PROBLEM: Return, without pictures, the lines from the start of the data through the one that contains "(183, 177) = (285, 328): blue eraser -> none".

Recorded data:
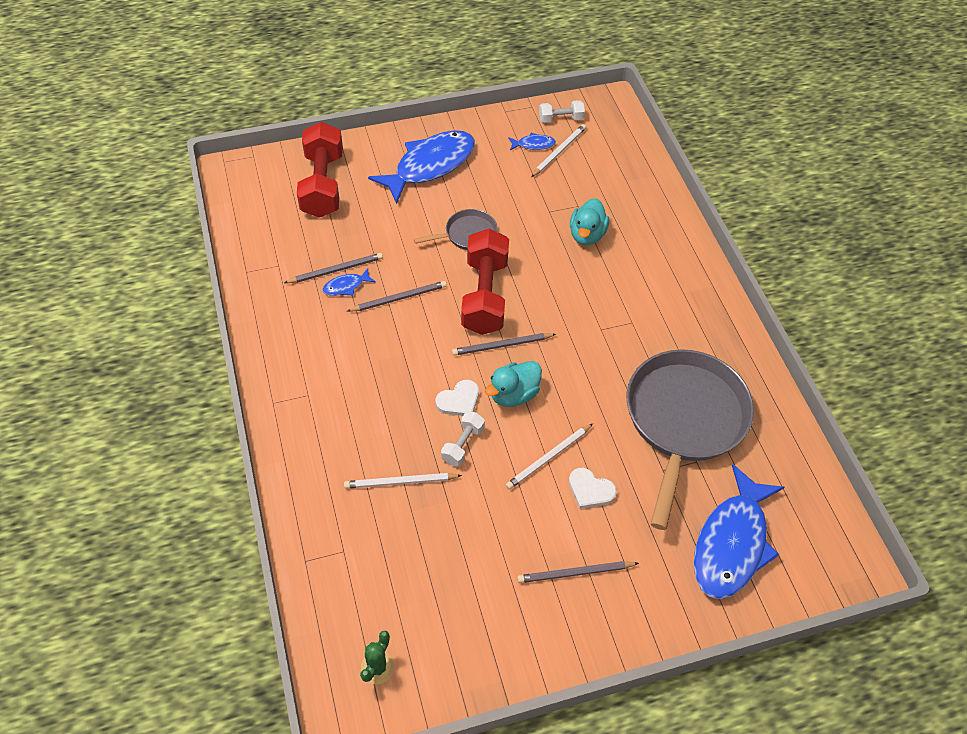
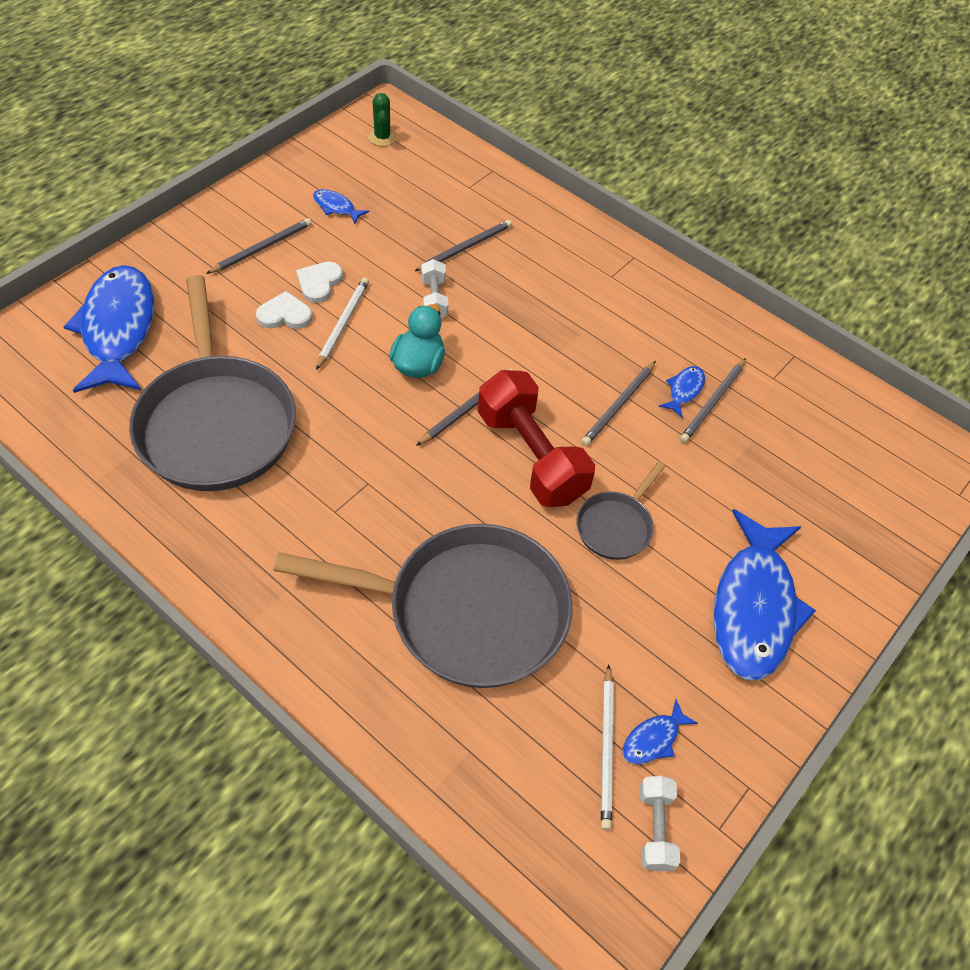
camera: 145 degrees right, 0 degrees up
(322, 184) = (843, 500): red dumbbell -> none
(400, 482) = (465, 248): white pencil -> grey pencil
(459, 400) = (469, 334): white heart -> white heart (319, 283)
(482, 590) = (336, 207): none -> blue fish
(560, 119) = (655, 828): white dumbbell -> white dumbbell turned 45 degrees counterclockwise
(587, 235) = (467, 611): turquoise duck -> grey pan

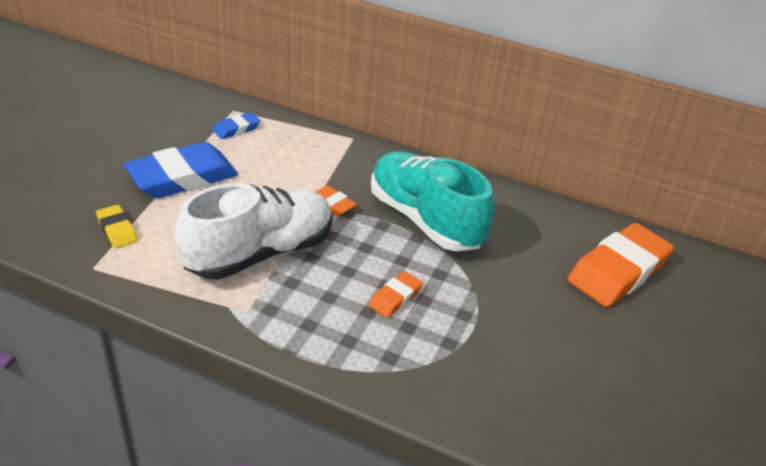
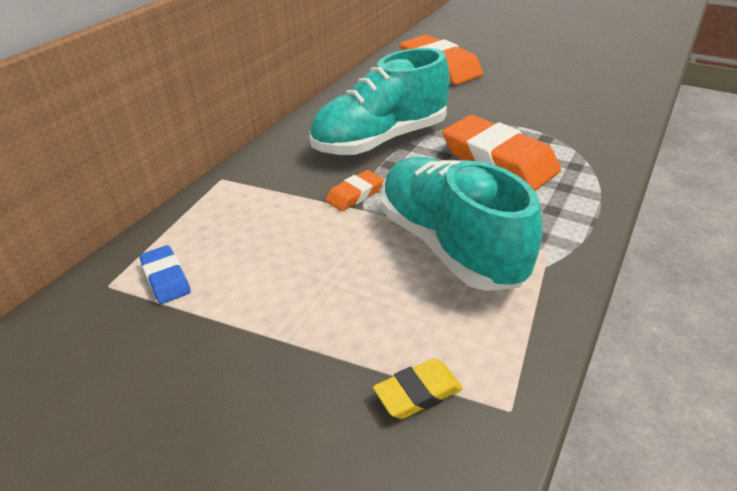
camera: 80 degrees left, 0 degrees up
(183, 177) = (285, 328): blue eraser -> none
(260, 253) = (449, 245): white shoe -> turquoise shoe
(395, 297) = (498, 160): orange eraser -> orange eraser, size x2.10

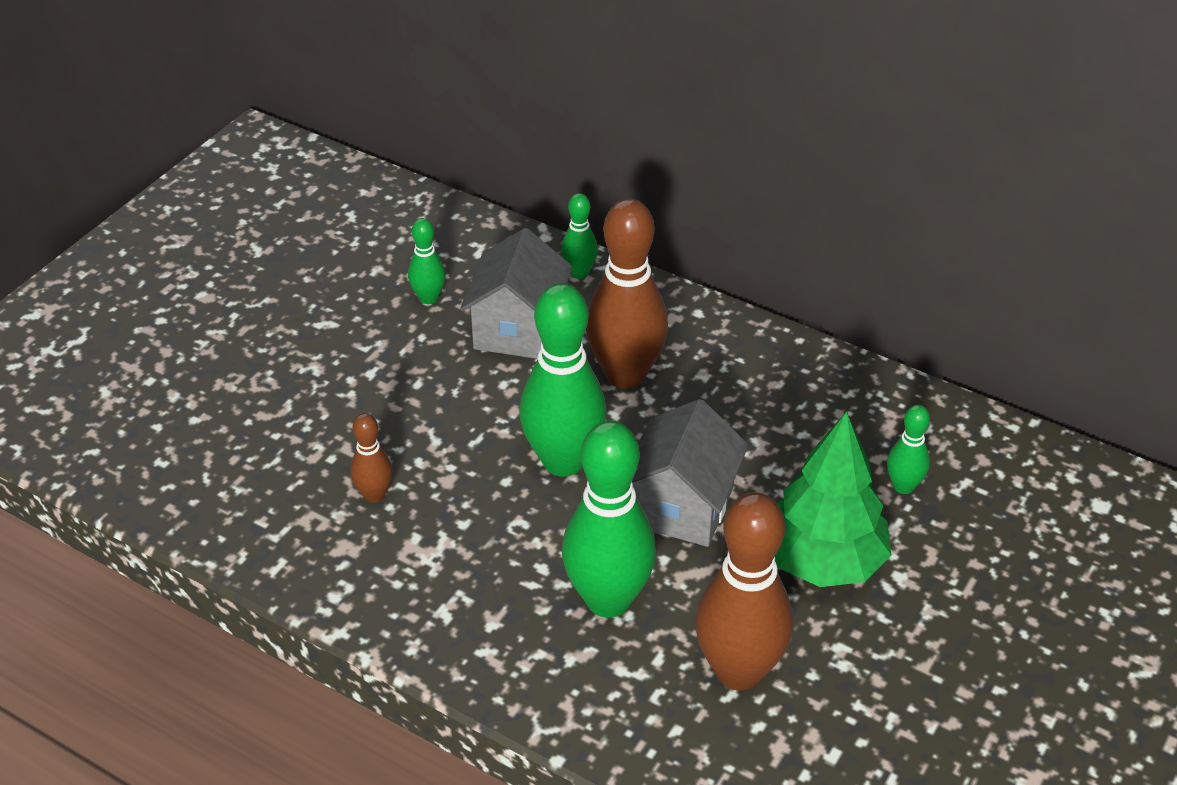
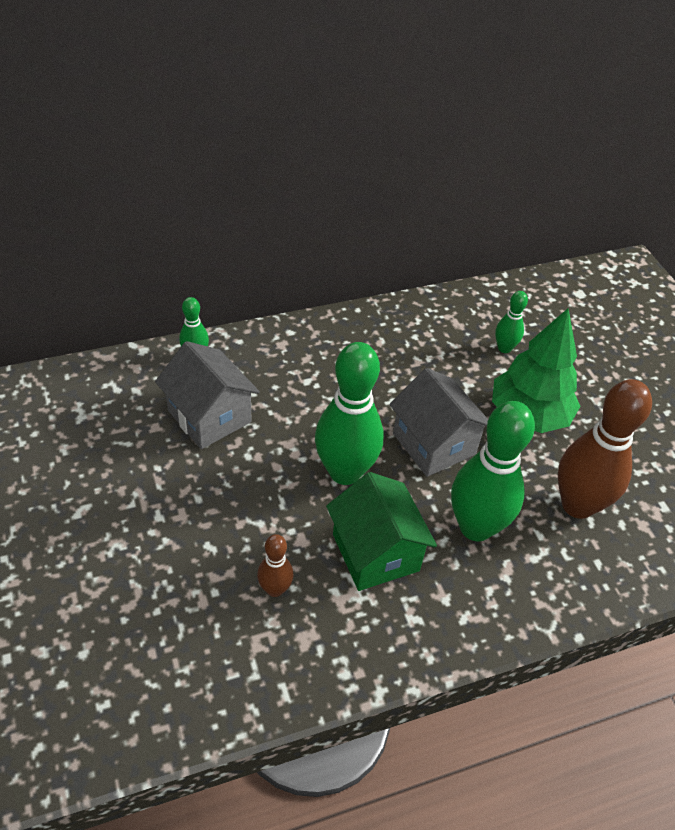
camera: 55 degrees left, 5 degrees up
(428, 298) = (126, 440): green bowling pin -> none
(490, 540) = (375, 552): none -> green house
(625, 374) = (304, 395): brown bowling pin -> none

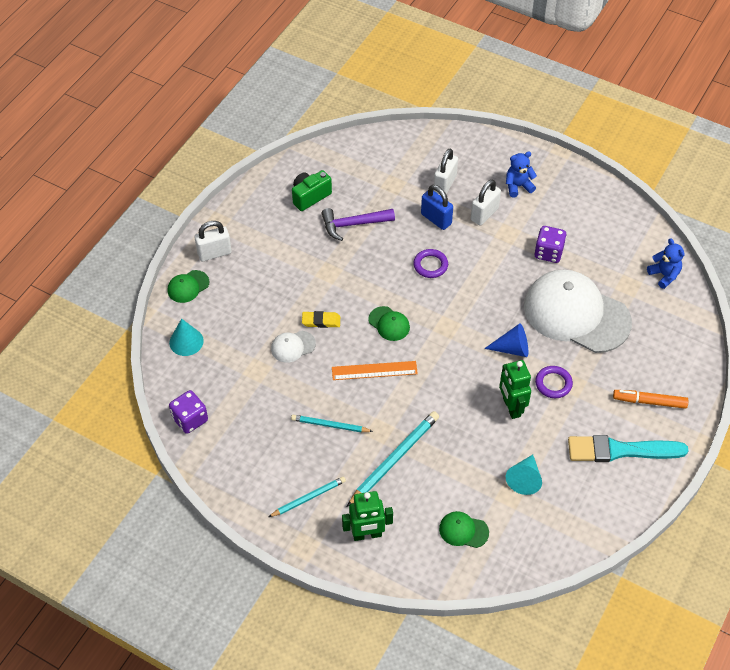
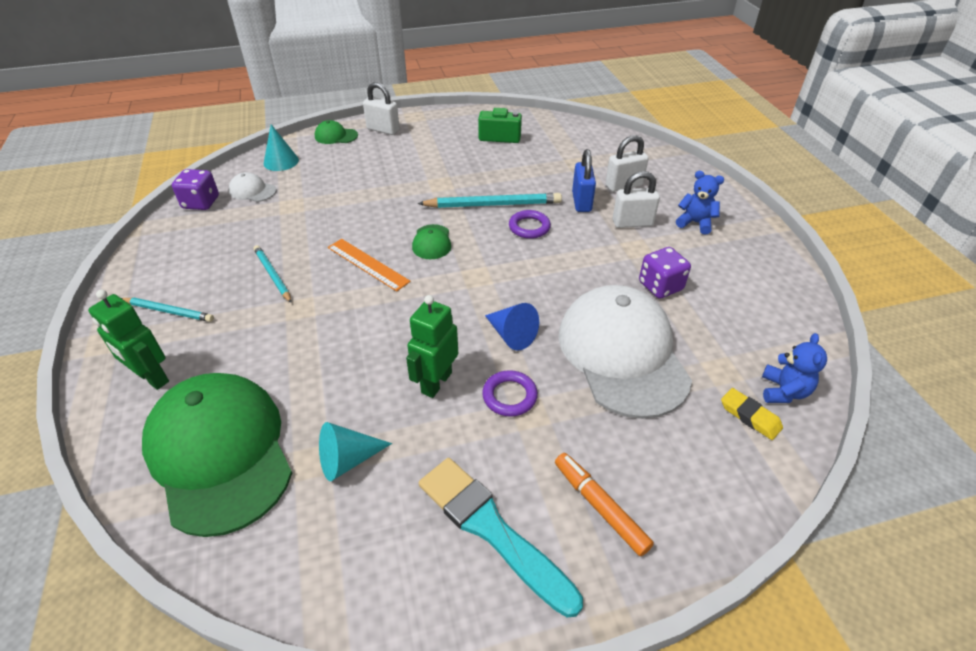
camera: 45 degrees right, 10 degrees down
(293, 346) = (338, 208): white cap -> white cap (252, 191)
(321, 321) = (384, 207): yellow eraser -> yellow eraser (750, 416)
(353, 224) = (506, 168): purple hammer -> none
(394, 459) = (272, 338): turquoise pencil -> turquoise pencil (493, 205)
(463, 530) = (220, 453): green cap -> green cap, size x2.45

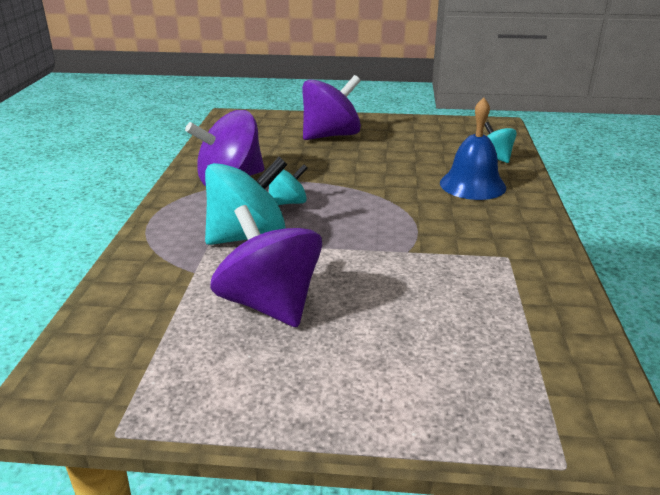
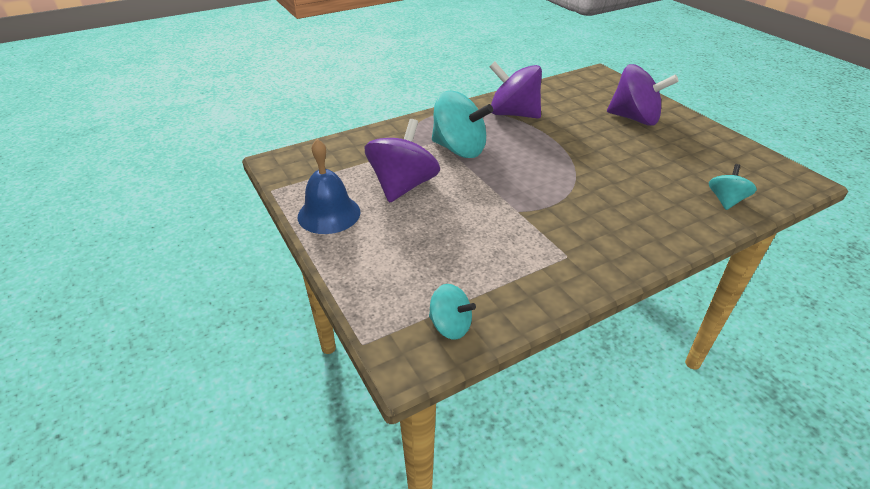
camera: 55 degrees right, 10 degrees up
(288, 203) = (515, 144): turquoise spinning top -> turquoise spinning top (450, 326)
(472, 185) = (656, 205): blue bell -> blue bell (329, 214)

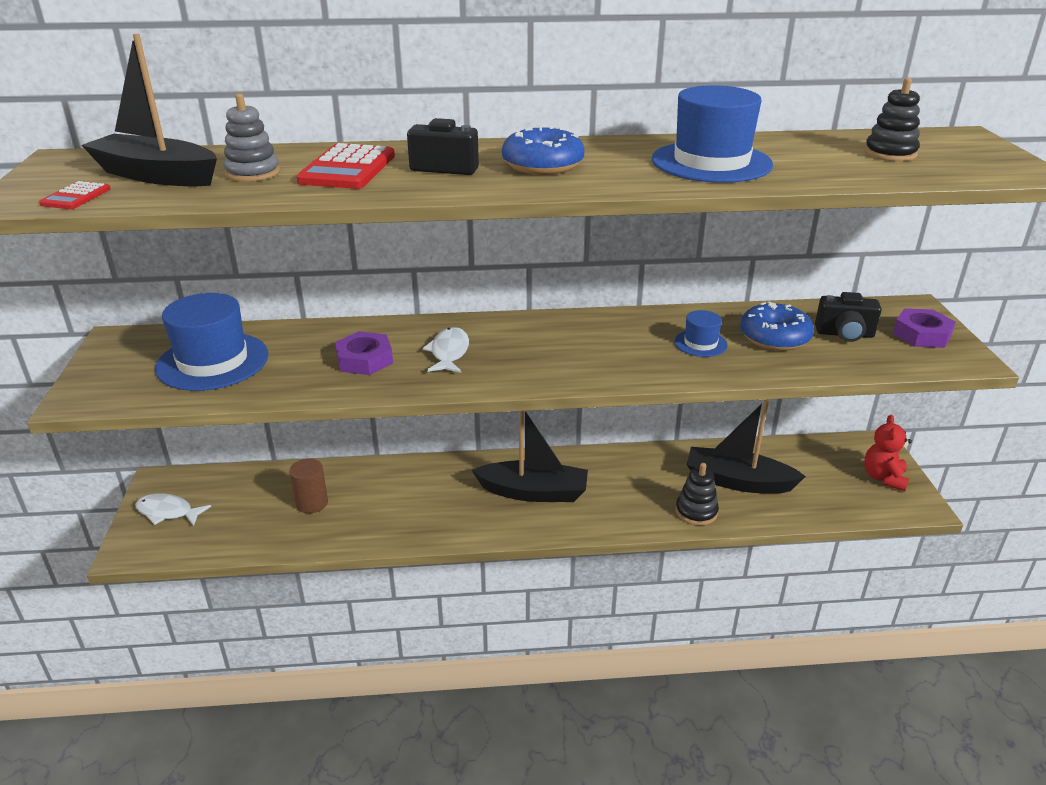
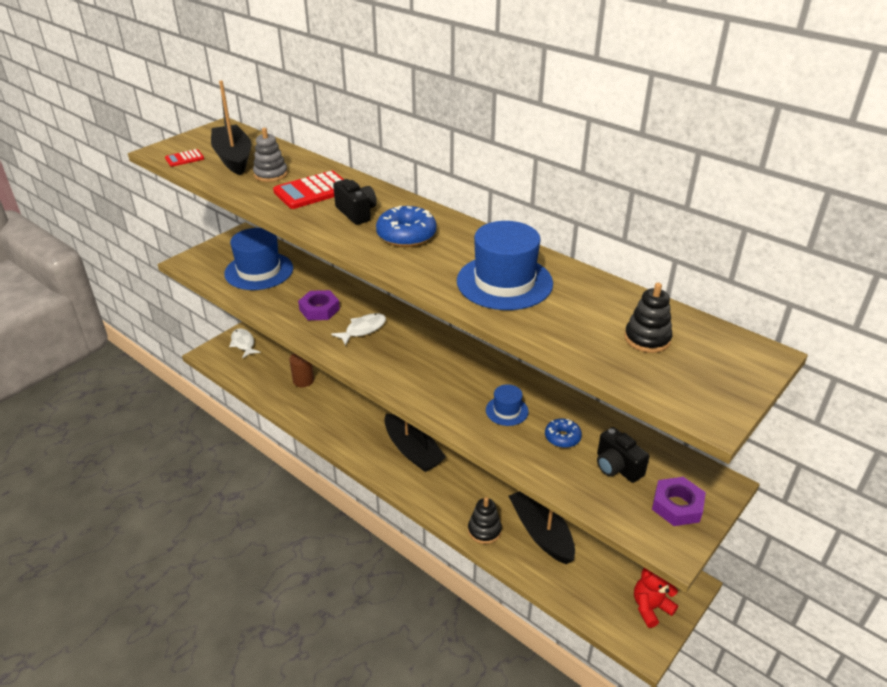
camera: 45 degrees right, 5 degrees up
(774, 337) = (562, 437): blue donut -> blue donut, size x0.60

ANSWER BOX:
camera: 145 degrees right, 0 degrees up
(322, 184) = (843, 500): red dumbbell -> none
(400, 482) = (465, 248): white pencil -> grey pencil
(459, 400) = (469, 334): white heart -> white heart (319, 283)
(482, 590) = (336, 207): none -> blue fish
(560, 119) = (655, 828): white dumbbell -> white dumbbell turned 45 degrees counterclockwise
(587, 235) = (467, 611): turquoise duck -> grey pan

camera: 80 degrees left, 0 degrees up
(183, 177) = (285, 328): blue eraser -> none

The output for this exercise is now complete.